Exercise instructions:
Keep the wording of every entry exactly as it is while leaving the pictures out of your copy.

Dataset:

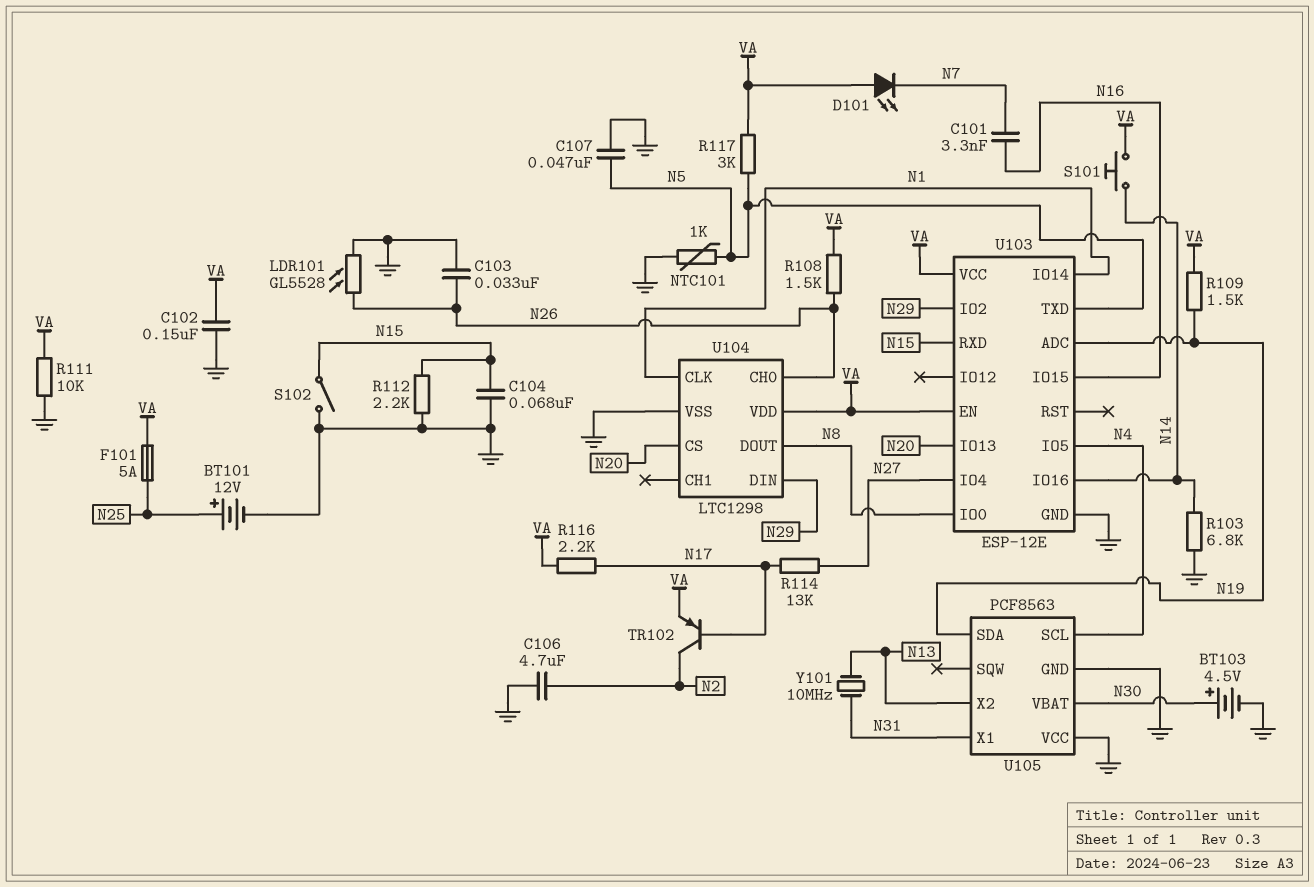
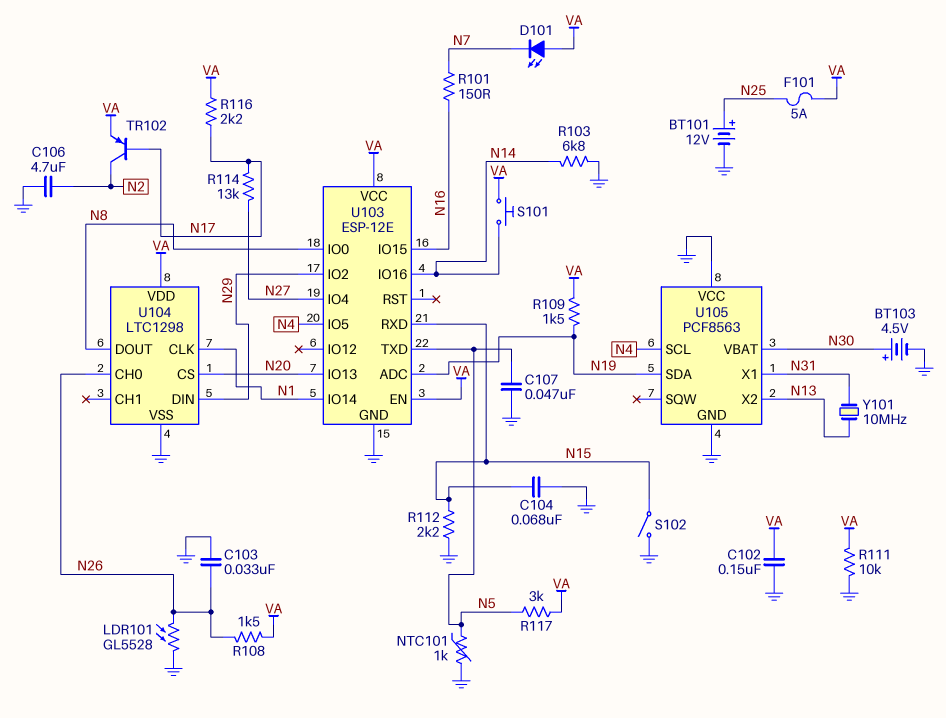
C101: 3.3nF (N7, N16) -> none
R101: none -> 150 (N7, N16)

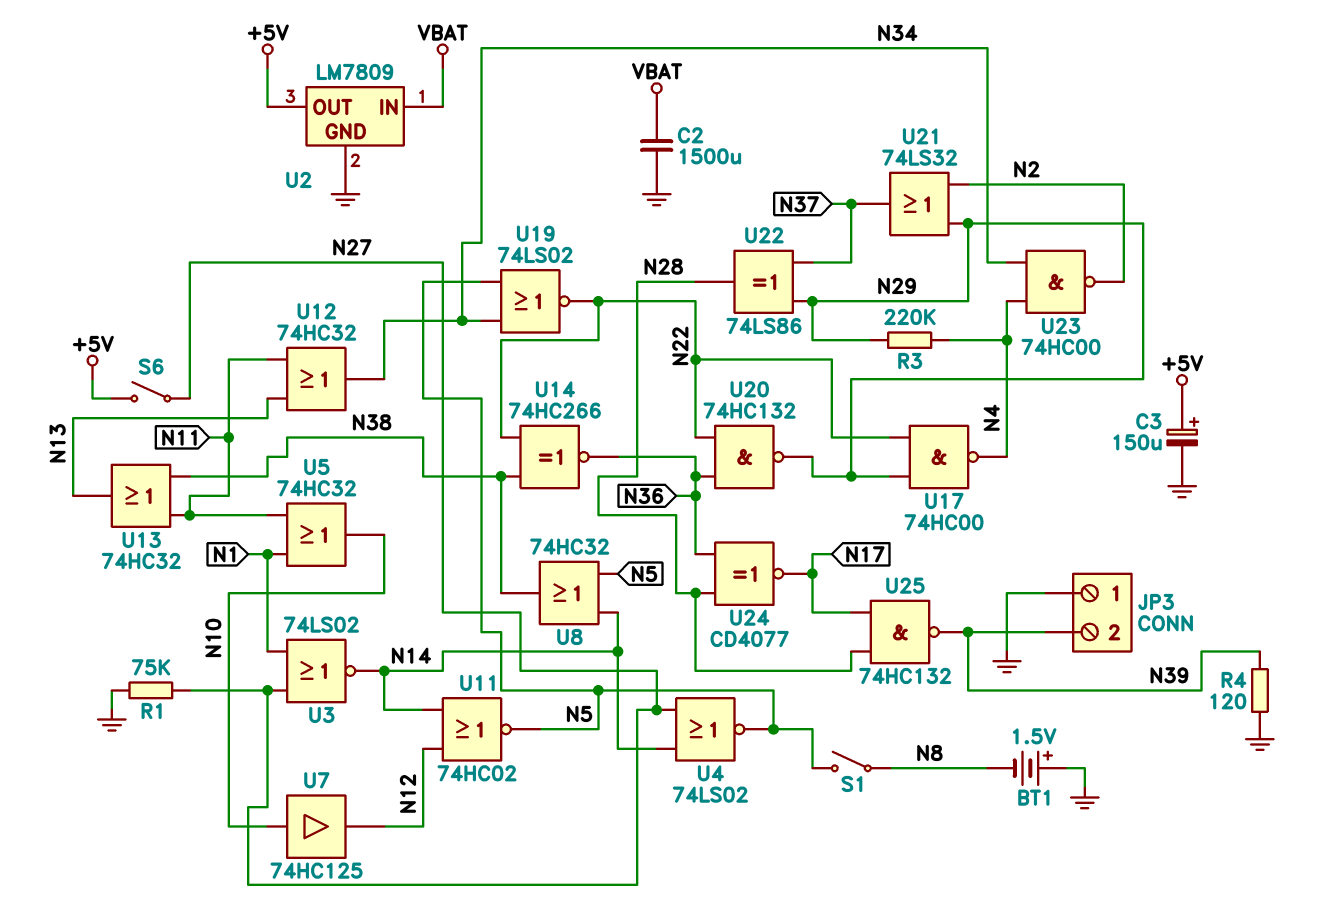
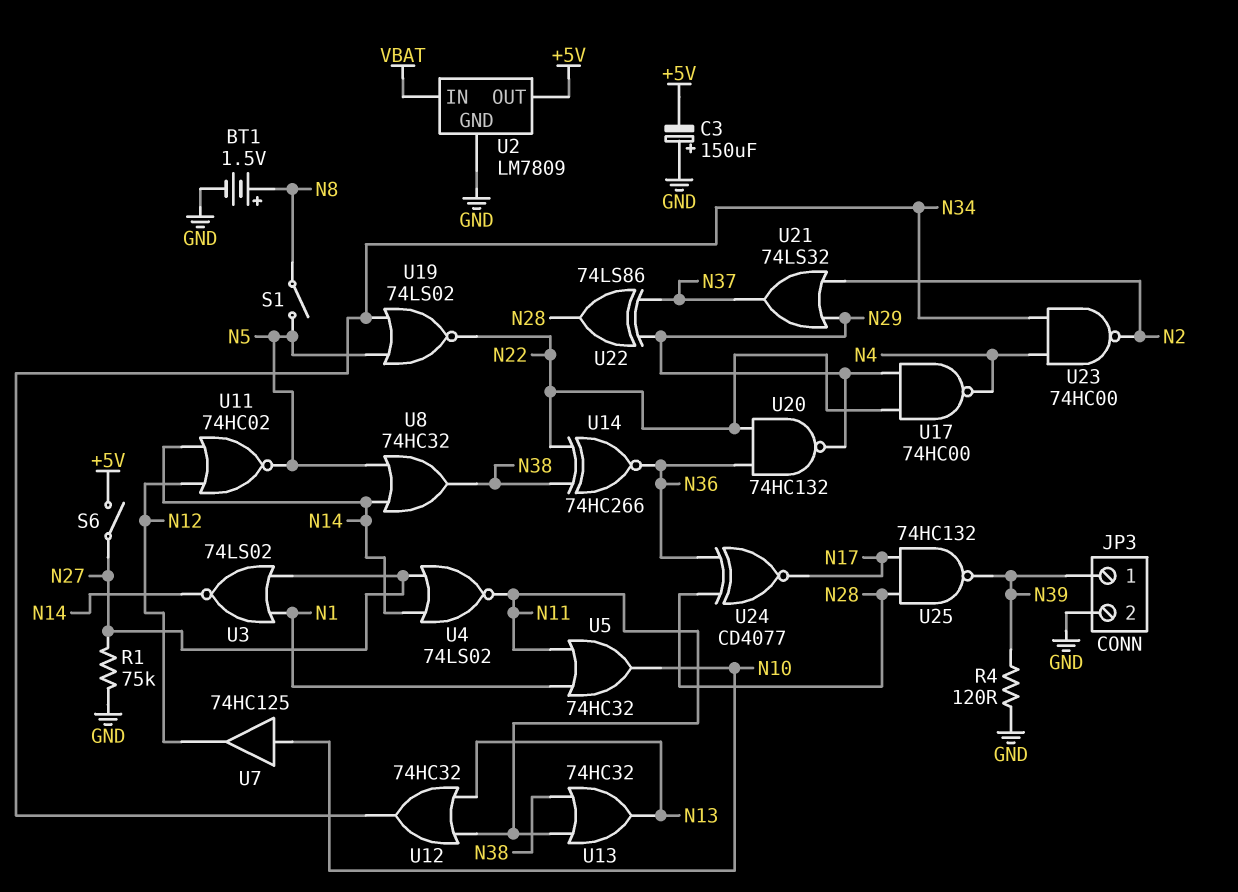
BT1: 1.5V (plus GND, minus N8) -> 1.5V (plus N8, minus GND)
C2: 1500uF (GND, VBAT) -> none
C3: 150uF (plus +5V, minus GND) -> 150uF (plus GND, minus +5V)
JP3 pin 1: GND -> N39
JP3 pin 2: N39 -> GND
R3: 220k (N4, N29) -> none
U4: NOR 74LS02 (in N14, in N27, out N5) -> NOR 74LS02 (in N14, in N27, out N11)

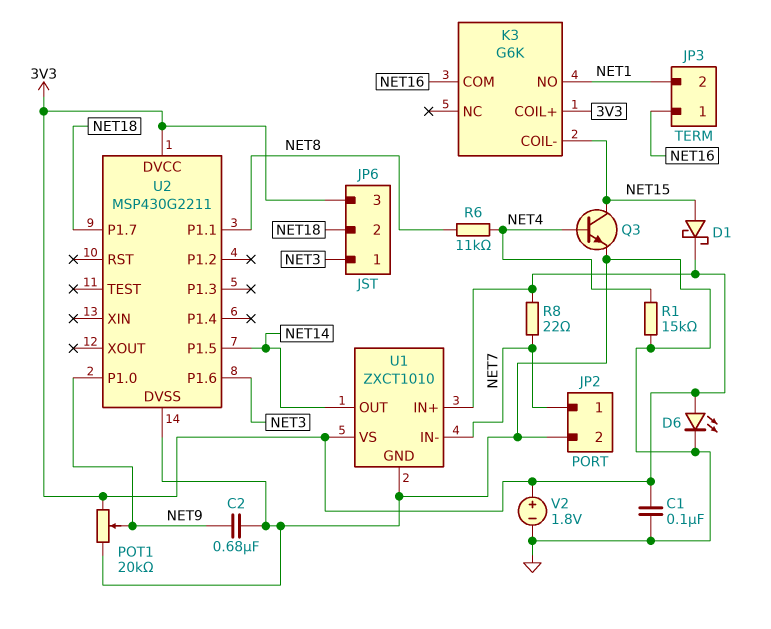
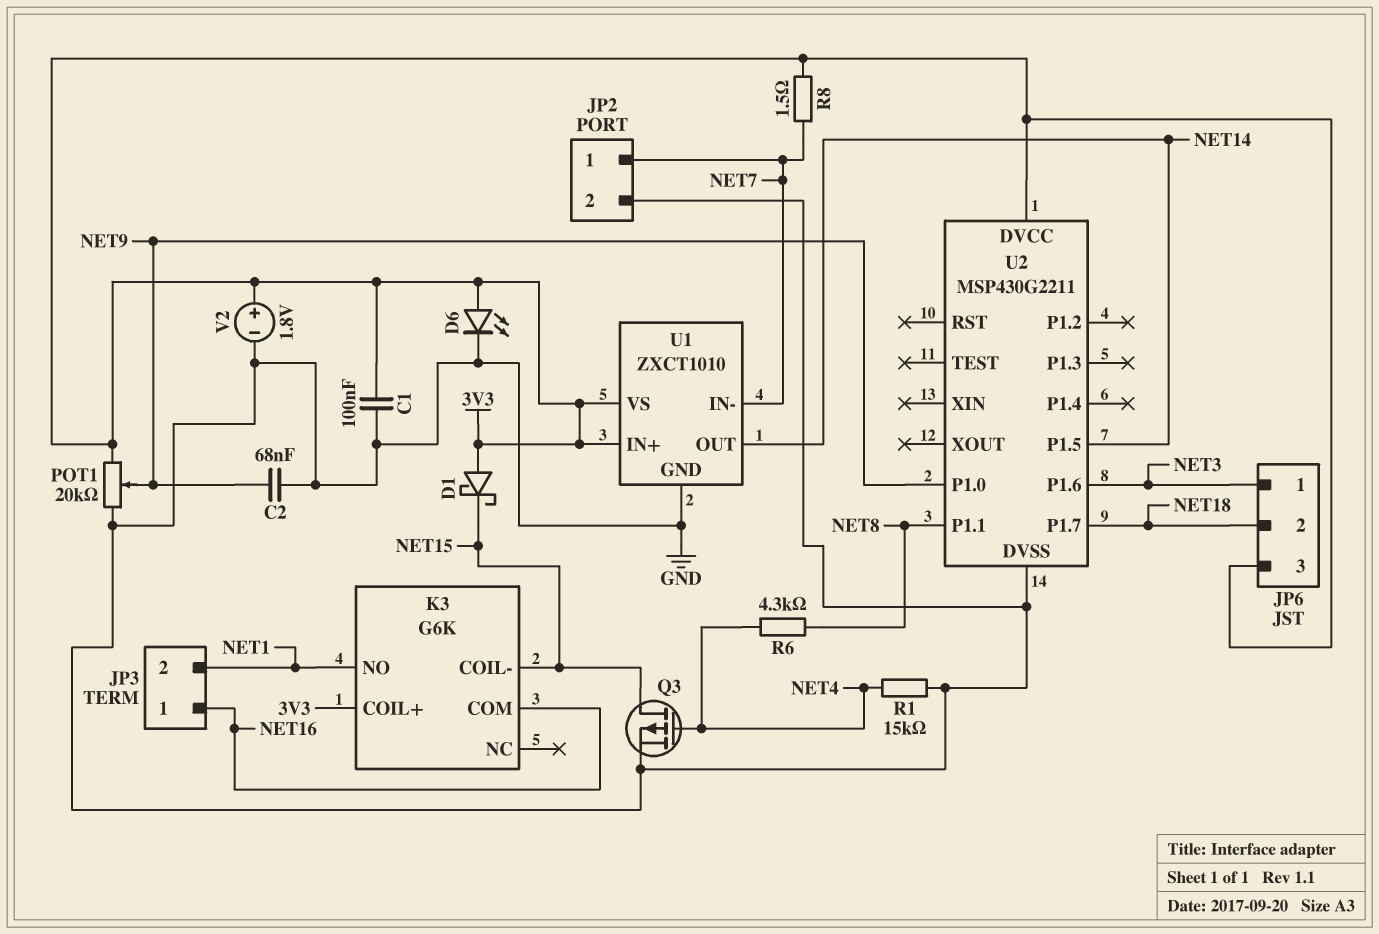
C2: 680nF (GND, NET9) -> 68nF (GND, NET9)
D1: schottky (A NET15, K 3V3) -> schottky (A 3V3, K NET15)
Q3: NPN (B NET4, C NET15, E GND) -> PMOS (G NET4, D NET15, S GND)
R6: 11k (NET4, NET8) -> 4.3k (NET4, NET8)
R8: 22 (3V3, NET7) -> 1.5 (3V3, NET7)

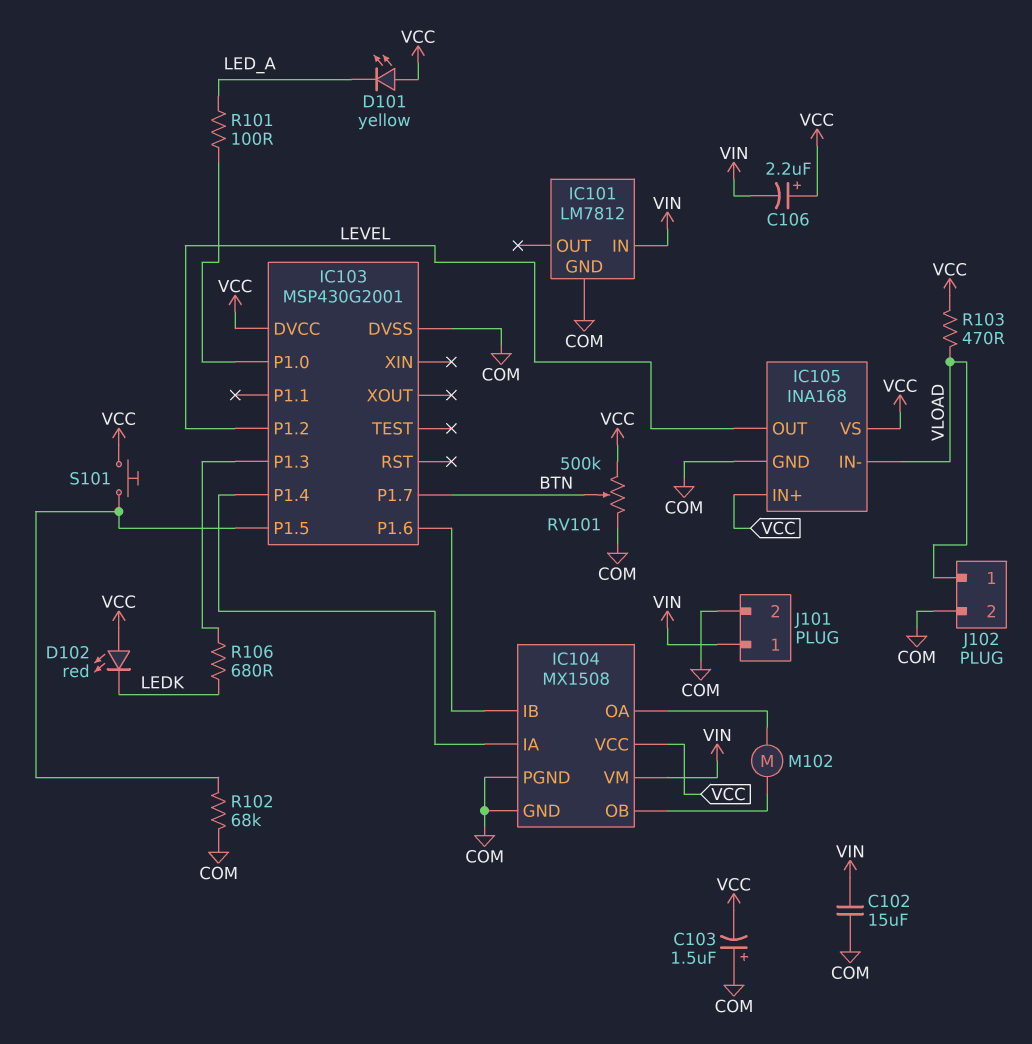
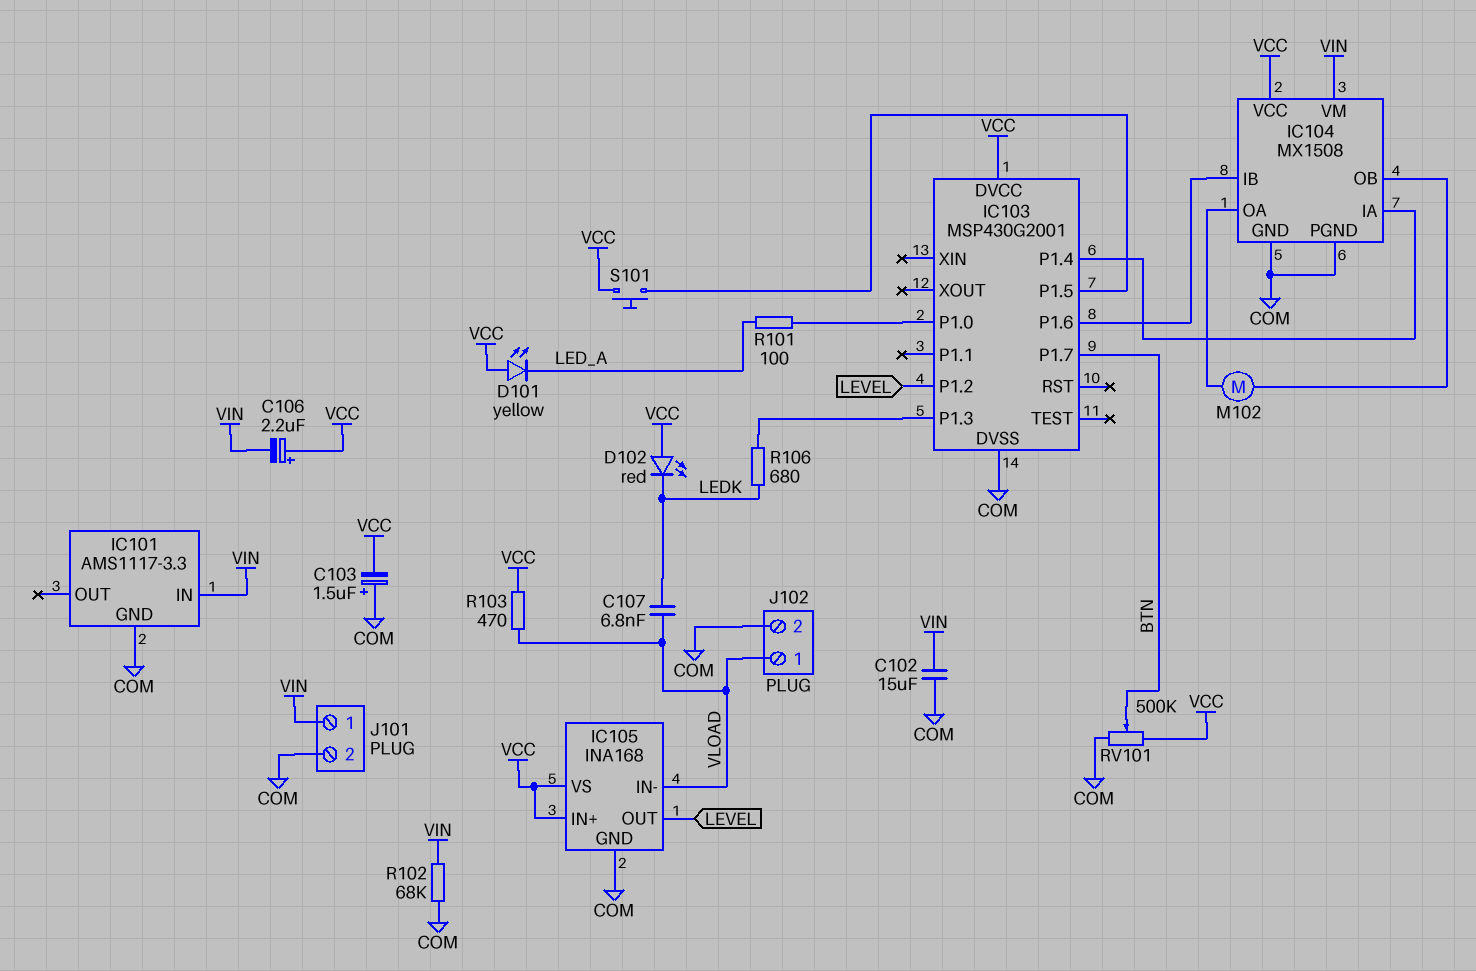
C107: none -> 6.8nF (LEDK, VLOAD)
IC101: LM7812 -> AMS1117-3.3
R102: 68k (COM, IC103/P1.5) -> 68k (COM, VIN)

Task response:
C101: 3.3nF (N7, N16) -> none
R101: none -> 150 (N7, N16)

BT1: 1.5V (plus GND, minus N8) -> 1.5V (plus N8, minus GND)
C2: 1500uF (GND, VBAT) -> none
C3: 150uF (plus +5V, minus GND) -> 150uF (plus GND, minus +5V)
JP3 pin 1: GND -> N39
JP3 pin 2: N39 -> GND
R3: 220k (N4, N29) -> none
U4: NOR 74LS02 (in N14, in N27, out N5) -> NOR 74LS02 (in N14, in N27, out N11)

C2: 680nF (GND, NET9) -> 68nF (GND, NET9)
D1: schottky (A NET15, K 3V3) -> schottky (A 3V3, K NET15)
Q3: NPN (B NET4, C NET15, E GND) -> PMOS (G NET4, D NET15, S GND)
R6: 11k (NET4, NET8) -> 4.3k (NET4, NET8)
R8: 22 (3V3, NET7) -> 1.5 (3V3, NET7)

C107: none -> 6.8nF (LEDK, VLOAD)
IC101: LM7812 -> AMS1117-3.3
R102: 68k (COM, IC103/P1.5) -> 68k (COM, VIN)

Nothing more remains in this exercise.